─── Data listing ───
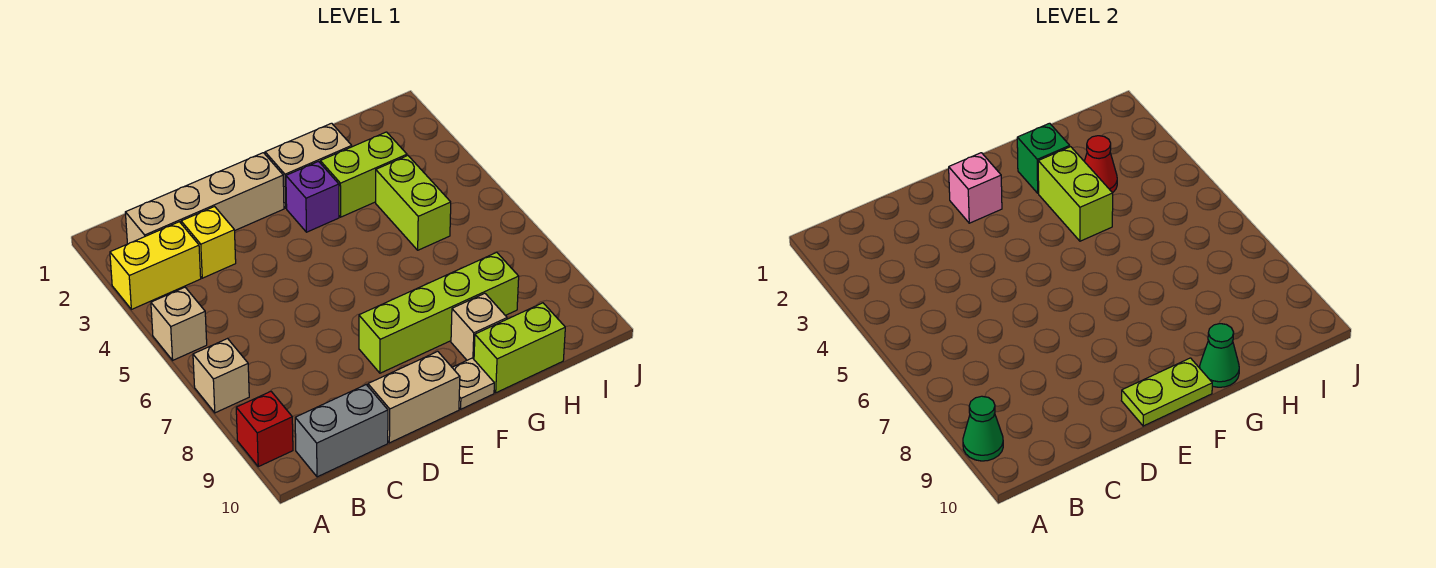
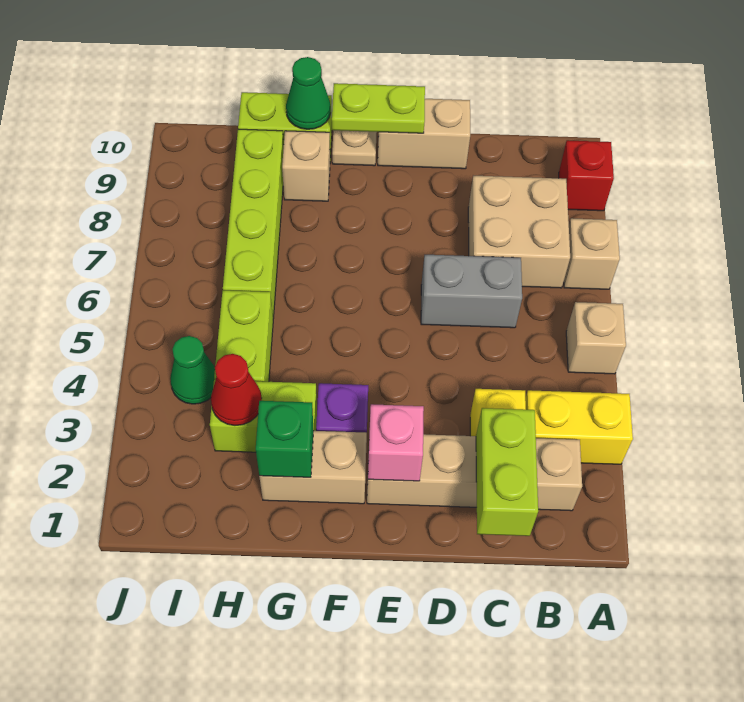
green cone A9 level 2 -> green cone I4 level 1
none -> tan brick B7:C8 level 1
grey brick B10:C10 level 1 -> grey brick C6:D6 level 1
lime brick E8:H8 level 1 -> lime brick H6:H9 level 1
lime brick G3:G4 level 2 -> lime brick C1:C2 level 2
───
▶ **Work to complete**
Within the entries above, find every line where the string "lime" occurs, and copy it.

▶ **Worked solution**
lime brick E8:H8 level 1 -> lime brick H6:H9 level 1
lime brick G3:G4 level 2 -> lime brick C1:C2 level 2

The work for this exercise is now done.